**Your objective:**
Your copy of the data should leave out the images and match everything else exactly.

**Material provided:**
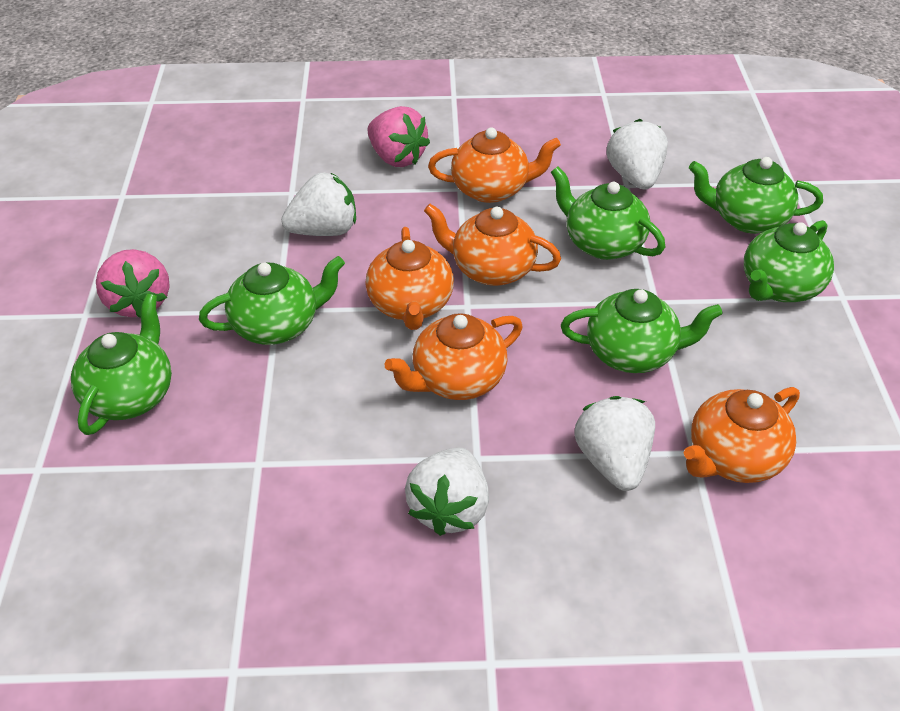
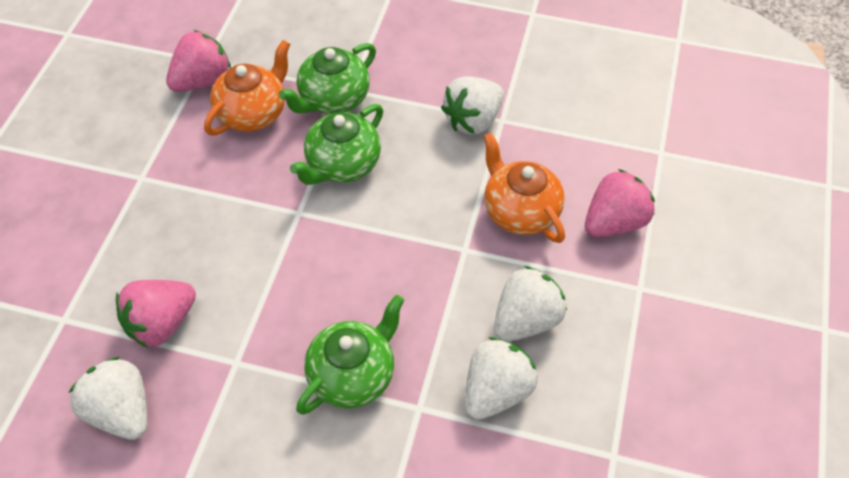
green teapot: 6 -> 3
orange teapot: 5 -> 2
pink strawberry: 2 -> 3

**Written response:**
green teapot: 6 -> 3
orange teapot: 5 -> 2
pink strawberry: 2 -> 3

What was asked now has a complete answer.